(Revision tracking records):

================================

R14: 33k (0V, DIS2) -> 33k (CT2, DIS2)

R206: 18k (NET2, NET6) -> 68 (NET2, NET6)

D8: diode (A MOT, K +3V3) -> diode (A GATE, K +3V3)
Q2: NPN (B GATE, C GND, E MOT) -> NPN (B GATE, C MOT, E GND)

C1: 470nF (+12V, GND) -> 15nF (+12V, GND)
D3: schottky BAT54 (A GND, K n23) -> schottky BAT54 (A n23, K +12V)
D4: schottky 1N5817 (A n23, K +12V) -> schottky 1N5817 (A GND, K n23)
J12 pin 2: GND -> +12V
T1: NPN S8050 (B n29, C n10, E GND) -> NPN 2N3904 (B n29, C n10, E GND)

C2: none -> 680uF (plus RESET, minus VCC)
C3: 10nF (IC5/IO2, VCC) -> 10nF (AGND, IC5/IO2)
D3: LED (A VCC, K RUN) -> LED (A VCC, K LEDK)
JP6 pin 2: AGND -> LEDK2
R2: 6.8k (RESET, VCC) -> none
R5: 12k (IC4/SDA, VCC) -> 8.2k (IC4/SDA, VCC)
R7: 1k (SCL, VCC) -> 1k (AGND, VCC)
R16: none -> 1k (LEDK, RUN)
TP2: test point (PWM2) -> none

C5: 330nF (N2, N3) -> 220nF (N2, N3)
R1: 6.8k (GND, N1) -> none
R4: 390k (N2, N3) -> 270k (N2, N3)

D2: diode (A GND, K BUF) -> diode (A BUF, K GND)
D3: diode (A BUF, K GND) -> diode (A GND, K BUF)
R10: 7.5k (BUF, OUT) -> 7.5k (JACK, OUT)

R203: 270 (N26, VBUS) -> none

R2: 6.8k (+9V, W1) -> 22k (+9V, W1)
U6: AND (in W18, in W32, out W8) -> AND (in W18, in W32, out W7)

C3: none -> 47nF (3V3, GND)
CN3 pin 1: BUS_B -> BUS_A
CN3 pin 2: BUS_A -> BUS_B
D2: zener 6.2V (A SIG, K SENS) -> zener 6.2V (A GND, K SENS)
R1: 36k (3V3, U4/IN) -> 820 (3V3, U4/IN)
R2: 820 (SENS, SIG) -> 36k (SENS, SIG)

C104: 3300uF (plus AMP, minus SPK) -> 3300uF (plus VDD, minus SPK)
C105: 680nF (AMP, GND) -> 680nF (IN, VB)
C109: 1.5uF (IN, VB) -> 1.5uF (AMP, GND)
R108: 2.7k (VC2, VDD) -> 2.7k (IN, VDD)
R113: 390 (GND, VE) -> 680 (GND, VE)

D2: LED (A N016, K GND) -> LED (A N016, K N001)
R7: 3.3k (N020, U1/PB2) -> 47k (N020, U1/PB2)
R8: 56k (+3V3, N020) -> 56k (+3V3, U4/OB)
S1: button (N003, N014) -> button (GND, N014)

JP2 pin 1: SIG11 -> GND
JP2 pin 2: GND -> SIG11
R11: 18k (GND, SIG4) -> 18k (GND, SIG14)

================================

(Exercise brief):
From the line that contains "CN3 pin 1: BUS_B -> BUS_A" down to the final line of the entries, print every line exactly as it is, and only those lines.

(Your solution):
CN3 pin 1: BUS_B -> BUS_A
CN3 pin 2: BUS_A -> BUS_B
D2: zener 6.2V (A SIG, K SENS) -> zener 6.2V (A GND, K SENS)
R1: 36k (3V3, U4/IN) -> 820 (3V3, U4/IN)
R2: 820 (SENS, SIG) -> 36k (SENS, SIG)

C104: 3300uF (plus AMP, minus SPK) -> 3300uF (plus VDD, minus SPK)
C105: 680nF (AMP, GND) -> 680nF (IN, VB)
C109: 1.5uF (IN, VB) -> 1.5uF (AMP, GND)
R108: 2.7k (VC2, VDD) -> 2.7k (IN, VDD)
R113: 390 (GND, VE) -> 680 (GND, VE)

D2: LED (A N016, K GND) -> LED (A N016, K N001)
R7: 3.3k (N020, U1/PB2) -> 47k (N020, U1/PB2)
R8: 56k (+3V3, N020) -> 56k (+3V3, U4/OB)
S1: button (N003, N014) -> button (GND, N014)

JP2 pin 1: SIG11 -> GND
JP2 pin 2: GND -> SIG11
R11: 18k (GND, SIG4) -> 18k (GND, SIG14)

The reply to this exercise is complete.